--- START ---
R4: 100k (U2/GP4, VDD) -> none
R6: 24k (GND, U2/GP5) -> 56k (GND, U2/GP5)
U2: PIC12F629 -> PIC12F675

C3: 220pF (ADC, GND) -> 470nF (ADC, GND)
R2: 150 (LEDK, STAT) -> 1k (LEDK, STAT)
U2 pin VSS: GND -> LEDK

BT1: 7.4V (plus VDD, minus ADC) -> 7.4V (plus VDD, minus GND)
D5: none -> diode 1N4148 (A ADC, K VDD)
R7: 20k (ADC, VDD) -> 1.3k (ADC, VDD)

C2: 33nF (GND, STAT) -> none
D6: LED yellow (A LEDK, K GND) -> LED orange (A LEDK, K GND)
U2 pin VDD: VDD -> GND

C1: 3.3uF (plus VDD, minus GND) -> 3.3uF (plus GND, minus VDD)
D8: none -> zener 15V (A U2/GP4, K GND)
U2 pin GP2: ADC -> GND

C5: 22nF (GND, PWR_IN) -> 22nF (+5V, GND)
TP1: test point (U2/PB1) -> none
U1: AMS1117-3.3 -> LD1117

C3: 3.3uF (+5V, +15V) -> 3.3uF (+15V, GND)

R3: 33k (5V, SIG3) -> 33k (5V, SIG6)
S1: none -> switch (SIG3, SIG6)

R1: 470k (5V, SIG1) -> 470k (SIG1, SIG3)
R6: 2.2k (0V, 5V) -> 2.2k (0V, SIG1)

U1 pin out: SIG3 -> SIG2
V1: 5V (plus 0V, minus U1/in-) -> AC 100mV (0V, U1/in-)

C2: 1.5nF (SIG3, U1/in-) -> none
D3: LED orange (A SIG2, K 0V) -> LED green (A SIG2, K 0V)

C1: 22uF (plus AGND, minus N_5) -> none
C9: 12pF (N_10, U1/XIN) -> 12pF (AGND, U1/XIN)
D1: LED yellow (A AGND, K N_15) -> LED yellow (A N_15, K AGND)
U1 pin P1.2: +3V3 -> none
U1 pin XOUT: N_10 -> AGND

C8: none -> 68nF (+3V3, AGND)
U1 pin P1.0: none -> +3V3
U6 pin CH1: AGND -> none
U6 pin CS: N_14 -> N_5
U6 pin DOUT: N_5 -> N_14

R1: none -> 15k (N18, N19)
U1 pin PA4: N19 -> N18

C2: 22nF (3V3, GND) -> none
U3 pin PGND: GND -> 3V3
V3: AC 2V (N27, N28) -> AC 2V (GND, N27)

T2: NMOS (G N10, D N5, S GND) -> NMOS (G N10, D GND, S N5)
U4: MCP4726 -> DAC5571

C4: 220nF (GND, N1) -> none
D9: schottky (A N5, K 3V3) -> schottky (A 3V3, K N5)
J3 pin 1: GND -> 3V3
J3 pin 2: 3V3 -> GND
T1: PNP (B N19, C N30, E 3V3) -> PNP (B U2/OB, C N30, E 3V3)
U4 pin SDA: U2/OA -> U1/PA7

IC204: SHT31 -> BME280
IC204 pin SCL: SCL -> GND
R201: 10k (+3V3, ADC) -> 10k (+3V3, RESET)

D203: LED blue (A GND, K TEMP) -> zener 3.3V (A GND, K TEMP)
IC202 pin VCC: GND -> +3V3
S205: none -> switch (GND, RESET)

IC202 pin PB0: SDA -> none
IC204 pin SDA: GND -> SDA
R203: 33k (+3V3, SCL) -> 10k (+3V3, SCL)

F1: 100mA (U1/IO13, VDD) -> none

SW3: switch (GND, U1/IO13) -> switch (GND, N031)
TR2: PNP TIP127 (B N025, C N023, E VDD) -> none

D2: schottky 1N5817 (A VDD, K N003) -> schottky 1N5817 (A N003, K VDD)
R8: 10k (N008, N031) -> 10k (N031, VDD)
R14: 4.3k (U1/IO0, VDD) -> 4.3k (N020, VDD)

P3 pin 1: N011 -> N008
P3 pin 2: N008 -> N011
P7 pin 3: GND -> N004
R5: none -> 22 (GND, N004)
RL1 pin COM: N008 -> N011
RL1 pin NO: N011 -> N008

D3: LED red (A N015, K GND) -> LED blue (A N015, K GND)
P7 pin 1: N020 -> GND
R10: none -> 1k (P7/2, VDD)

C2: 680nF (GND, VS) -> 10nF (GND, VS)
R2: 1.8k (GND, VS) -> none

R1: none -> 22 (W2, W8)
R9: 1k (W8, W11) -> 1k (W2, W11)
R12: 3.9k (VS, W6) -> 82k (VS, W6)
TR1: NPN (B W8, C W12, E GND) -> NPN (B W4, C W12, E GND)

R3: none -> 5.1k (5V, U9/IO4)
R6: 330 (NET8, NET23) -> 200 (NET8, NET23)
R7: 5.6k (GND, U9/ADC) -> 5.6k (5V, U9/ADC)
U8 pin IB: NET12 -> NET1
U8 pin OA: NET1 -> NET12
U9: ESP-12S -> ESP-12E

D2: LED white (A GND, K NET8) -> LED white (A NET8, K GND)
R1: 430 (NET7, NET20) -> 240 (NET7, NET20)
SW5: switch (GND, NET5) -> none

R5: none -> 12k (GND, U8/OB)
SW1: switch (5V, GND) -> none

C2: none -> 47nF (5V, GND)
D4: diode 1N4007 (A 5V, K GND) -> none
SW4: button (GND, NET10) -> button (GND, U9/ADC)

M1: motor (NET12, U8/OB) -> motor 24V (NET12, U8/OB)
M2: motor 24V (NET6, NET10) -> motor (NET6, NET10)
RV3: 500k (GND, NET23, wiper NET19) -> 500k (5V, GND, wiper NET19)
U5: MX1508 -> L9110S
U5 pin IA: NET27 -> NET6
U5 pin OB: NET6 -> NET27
--- END ---
WORK INSTRUCTIONS> Your task is to copy every entry above, exactly as written.

PROBLEM SOLUTION>
R4: 100k (U2/GP4, VDD) -> none
R6: 24k (GND, U2/GP5) -> 56k (GND, U2/GP5)
U2: PIC12F629 -> PIC12F675

C3: 220pF (ADC, GND) -> 470nF (ADC, GND)
R2: 150 (LEDK, STAT) -> 1k (LEDK, STAT)
U2 pin VSS: GND -> LEDK

BT1: 7.4V (plus VDD, minus ADC) -> 7.4V (plus VDD, minus GND)
D5: none -> diode 1N4148 (A ADC, K VDD)
R7: 20k (ADC, VDD) -> 1.3k (ADC, VDD)

C2: 33nF (GND, STAT) -> none
D6: LED yellow (A LEDK, K GND) -> LED orange (A LEDK, K GND)
U2 pin VDD: VDD -> GND

C1: 3.3uF (plus VDD, minus GND) -> 3.3uF (plus GND, minus VDD)
D8: none -> zener 15V (A U2/GP4, K GND)
U2 pin GP2: ADC -> GND

C5: 22nF (GND, PWR_IN) -> 22nF (+5V, GND)
TP1: test point (U2/PB1) -> none
U1: AMS1117-3.3 -> LD1117

C3: 3.3uF (+5V, +15V) -> 3.3uF (+15V, GND)

R3: 33k (5V, SIG3) -> 33k (5V, SIG6)
S1: none -> switch (SIG3, SIG6)

R1: 470k (5V, SIG1) -> 470k (SIG1, SIG3)
R6: 2.2k (0V, 5V) -> 2.2k (0V, SIG1)

U1 pin out: SIG3 -> SIG2
V1: 5V (plus 0V, minus U1/in-) -> AC 100mV (0V, U1/in-)

C2: 1.5nF (SIG3, U1/in-) -> none
D3: LED orange (A SIG2, K 0V) -> LED green (A SIG2, K 0V)

C1: 22uF (plus AGND, minus N_5) -> none
C9: 12pF (N_10, U1/XIN) -> 12pF (AGND, U1/XIN)
D1: LED yellow (A AGND, K N_15) -> LED yellow (A N_15, K AGND)
U1 pin P1.2: +3V3 -> none
U1 pin XOUT: N_10 -> AGND

C8: none -> 68nF (+3V3, AGND)
U1 pin P1.0: none -> +3V3
U6 pin CH1: AGND -> none
U6 pin CS: N_14 -> N_5
U6 pin DOUT: N_5 -> N_14

R1: none -> 15k (N18, N19)
U1 pin PA4: N19 -> N18

C2: 22nF (3V3, GND) -> none
U3 pin PGND: GND -> 3V3
V3: AC 2V (N27, N28) -> AC 2V (GND, N27)

T2: NMOS (G N10, D N5, S GND) -> NMOS (G N10, D GND, S N5)
U4: MCP4726 -> DAC5571

C4: 220nF (GND, N1) -> none
D9: schottky (A N5, K 3V3) -> schottky (A 3V3, K N5)
J3 pin 1: GND -> 3V3
J3 pin 2: 3V3 -> GND
T1: PNP (B N19, C N30, E 3V3) -> PNP (B U2/OB, C N30, E 3V3)
U4 pin SDA: U2/OA -> U1/PA7

IC204: SHT31 -> BME280
IC204 pin SCL: SCL -> GND
R201: 10k (+3V3, ADC) -> 10k (+3V3, RESET)

D203: LED blue (A GND, K TEMP) -> zener 3.3V (A GND, K TEMP)
IC202 pin VCC: GND -> +3V3
S205: none -> switch (GND, RESET)

IC202 pin PB0: SDA -> none
IC204 pin SDA: GND -> SDA
R203: 33k (+3V3, SCL) -> 10k (+3V3, SCL)

F1: 100mA (U1/IO13, VDD) -> none

SW3: switch (GND, U1/IO13) -> switch (GND, N031)
TR2: PNP TIP127 (B N025, C N023, E VDD) -> none

D2: schottky 1N5817 (A VDD, K N003) -> schottky 1N5817 (A N003, K VDD)
R8: 10k (N008, N031) -> 10k (N031, VDD)
R14: 4.3k (U1/IO0, VDD) -> 4.3k (N020, VDD)

P3 pin 1: N011 -> N008
P3 pin 2: N008 -> N011
P7 pin 3: GND -> N004
R5: none -> 22 (GND, N004)
RL1 pin COM: N008 -> N011
RL1 pin NO: N011 -> N008

D3: LED red (A N015, K GND) -> LED blue (A N015, K GND)
P7 pin 1: N020 -> GND
R10: none -> 1k (P7/2, VDD)

C2: 680nF (GND, VS) -> 10nF (GND, VS)
R2: 1.8k (GND, VS) -> none

R1: none -> 22 (W2, W8)
R9: 1k (W8, W11) -> 1k (W2, W11)
R12: 3.9k (VS, W6) -> 82k (VS, W6)
TR1: NPN (B W8, C W12, E GND) -> NPN (B W4, C W12, E GND)

R3: none -> 5.1k (5V, U9/IO4)
R6: 330 (NET8, NET23) -> 200 (NET8, NET23)
R7: 5.6k (GND, U9/ADC) -> 5.6k (5V, U9/ADC)
U8 pin IB: NET12 -> NET1
U8 pin OA: NET1 -> NET12
U9: ESP-12S -> ESP-12E

D2: LED white (A GND, K NET8) -> LED white (A NET8, K GND)
R1: 430 (NET7, NET20) -> 240 (NET7, NET20)
SW5: switch (GND, NET5) -> none

R5: none -> 12k (GND, U8/OB)
SW1: switch (5V, GND) -> none

C2: none -> 47nF (5V, GND)
D4: diode 1N4007 (A 5V, K GND) -> none
SW4: button (GND, NET10) -> button (GND, U9/ADC)

M1: motor (NET12, U8/OB) -> motor 24V (NET12, U8/OB)
M2: motor 24V (NET6, NET10) -> motor (NET6, NET10)
RV3: 500k (GND, NET23, wiper NET19) -> 500k (5V, GND, wiper NET19)
U5: MX1508 -> L9110S
U5 pin IA: NET27 -> NET6
U5 pin OB: NET6 -> NET27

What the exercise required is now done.